>>>

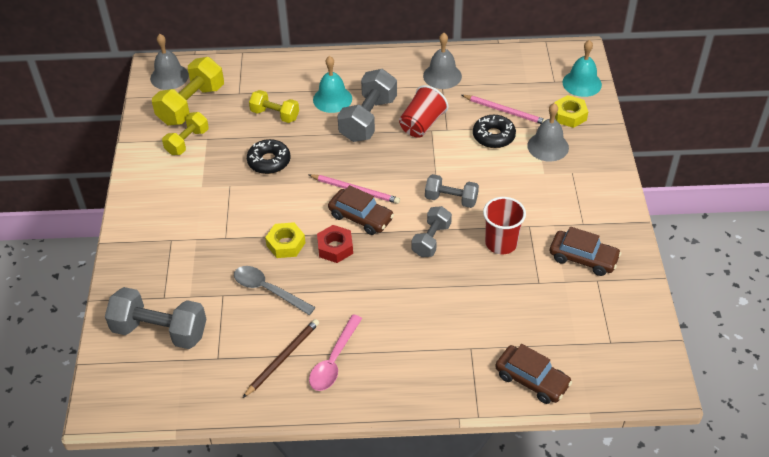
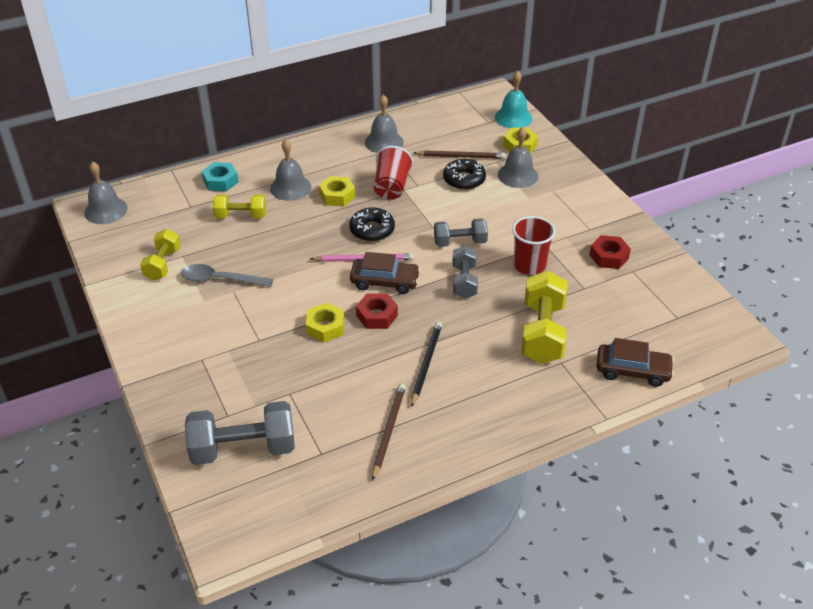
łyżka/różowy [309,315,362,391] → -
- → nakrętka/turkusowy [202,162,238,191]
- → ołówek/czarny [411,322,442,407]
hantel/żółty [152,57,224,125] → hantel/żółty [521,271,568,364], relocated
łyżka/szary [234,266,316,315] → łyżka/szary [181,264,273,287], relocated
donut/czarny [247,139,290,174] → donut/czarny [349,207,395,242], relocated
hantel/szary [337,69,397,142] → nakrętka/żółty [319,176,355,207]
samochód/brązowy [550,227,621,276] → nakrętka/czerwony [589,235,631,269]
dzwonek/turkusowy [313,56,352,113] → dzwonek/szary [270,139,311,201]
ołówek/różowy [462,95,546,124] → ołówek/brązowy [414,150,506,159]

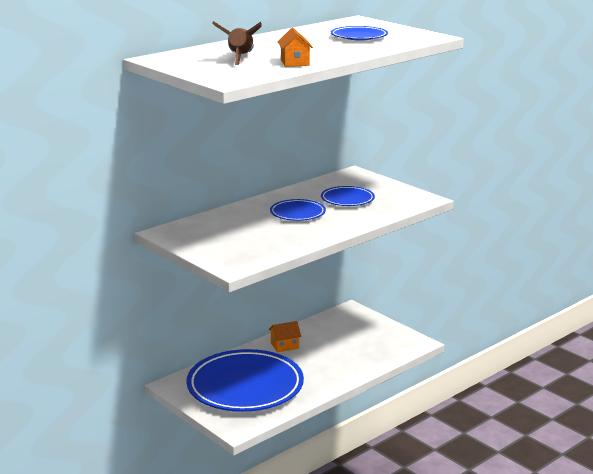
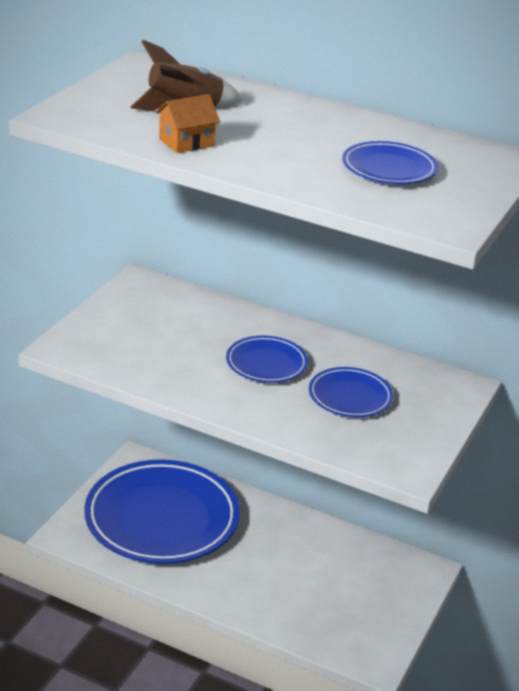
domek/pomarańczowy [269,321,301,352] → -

<<<
>>>

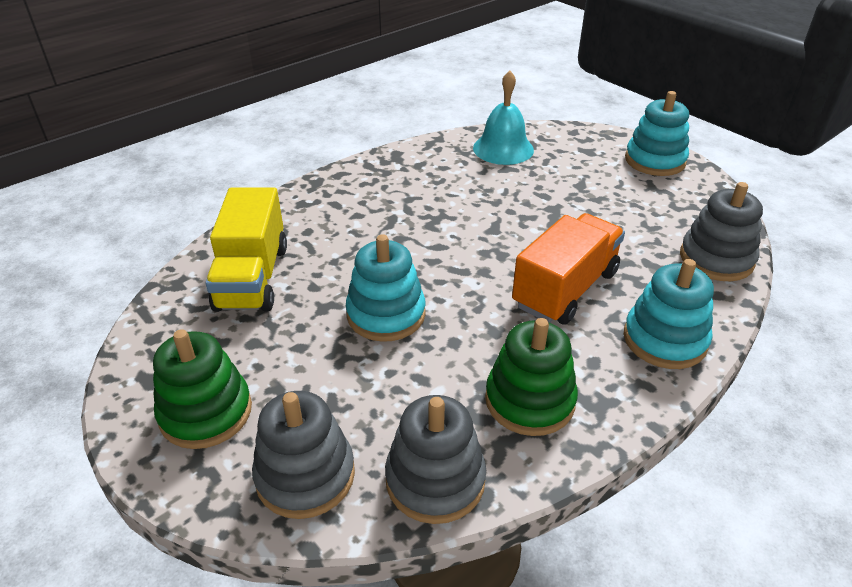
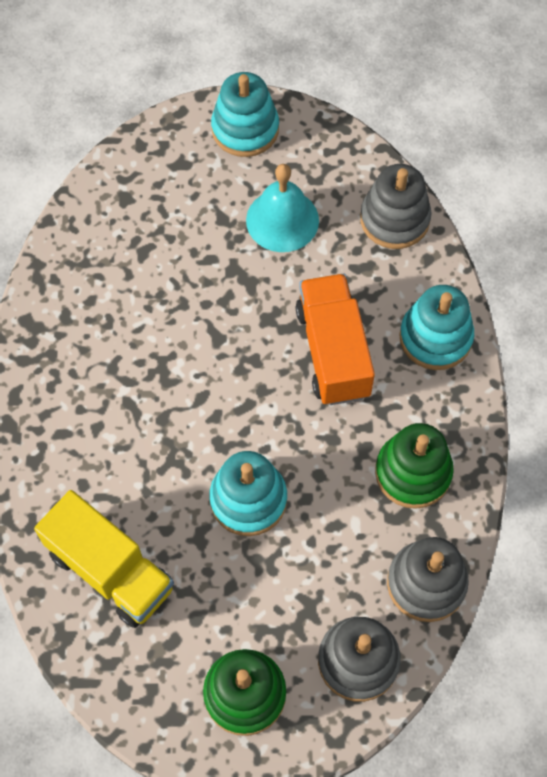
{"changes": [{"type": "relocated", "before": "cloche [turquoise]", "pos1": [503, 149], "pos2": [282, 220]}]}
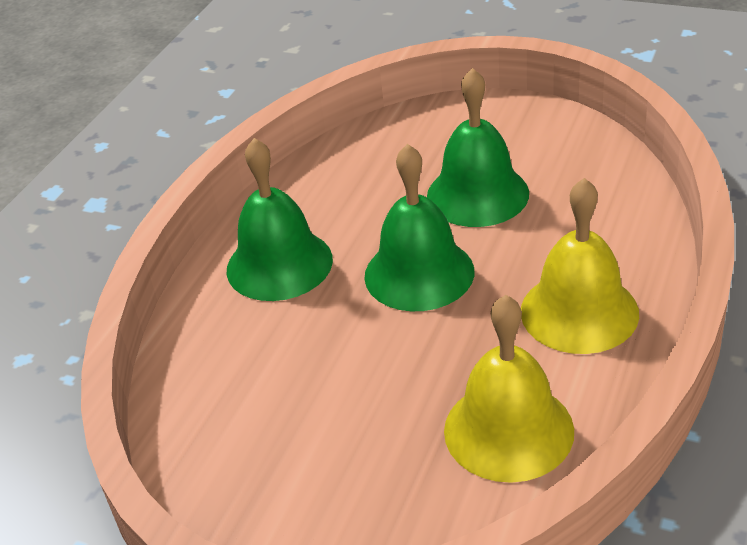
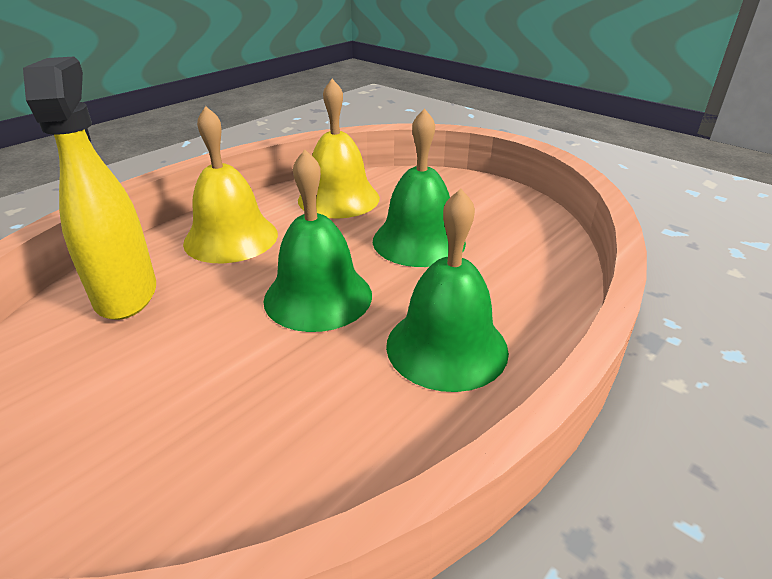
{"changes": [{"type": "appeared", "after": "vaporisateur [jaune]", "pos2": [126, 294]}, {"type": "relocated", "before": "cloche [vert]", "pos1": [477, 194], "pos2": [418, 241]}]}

<<<

■ WORK REQUIRED
How many of the lines in the records above include the word "szary"? State that number alone.

■ FINAL ANSWER
3